WHAT IS REQUIRED: Please retype the listing below word for word and exclude its images.

GIVEN INFORMATION:
Content starts

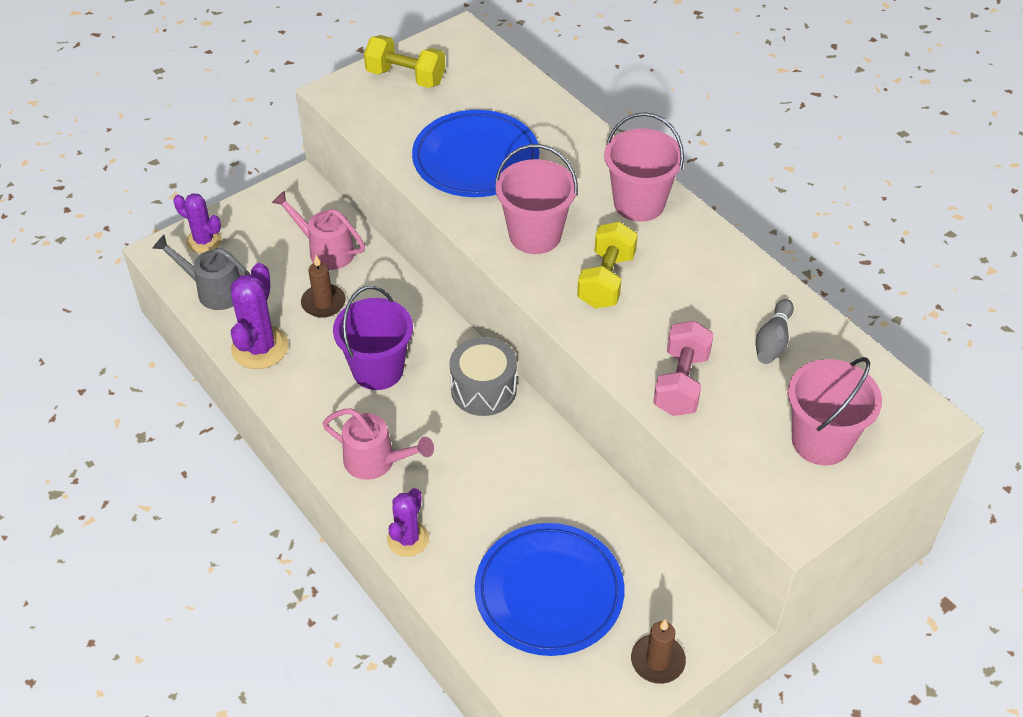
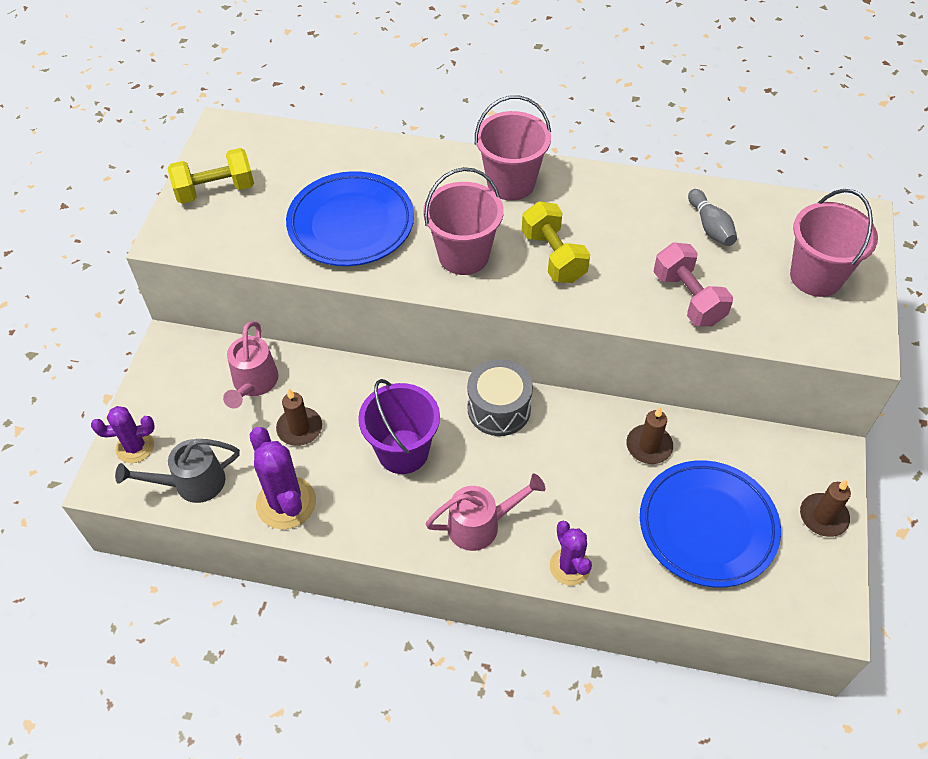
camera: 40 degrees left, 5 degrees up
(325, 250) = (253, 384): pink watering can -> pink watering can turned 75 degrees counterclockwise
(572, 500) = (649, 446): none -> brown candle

Content ends

ANSWER FOR THIS EXERCISE:
camera: 40 degrees left, 5 degrees up
(325, 250) = (253, 384): pink watering can -> pink watering can turned 75 degrees counterclockwise
(572, 500) = (649, 446): none -> brown candle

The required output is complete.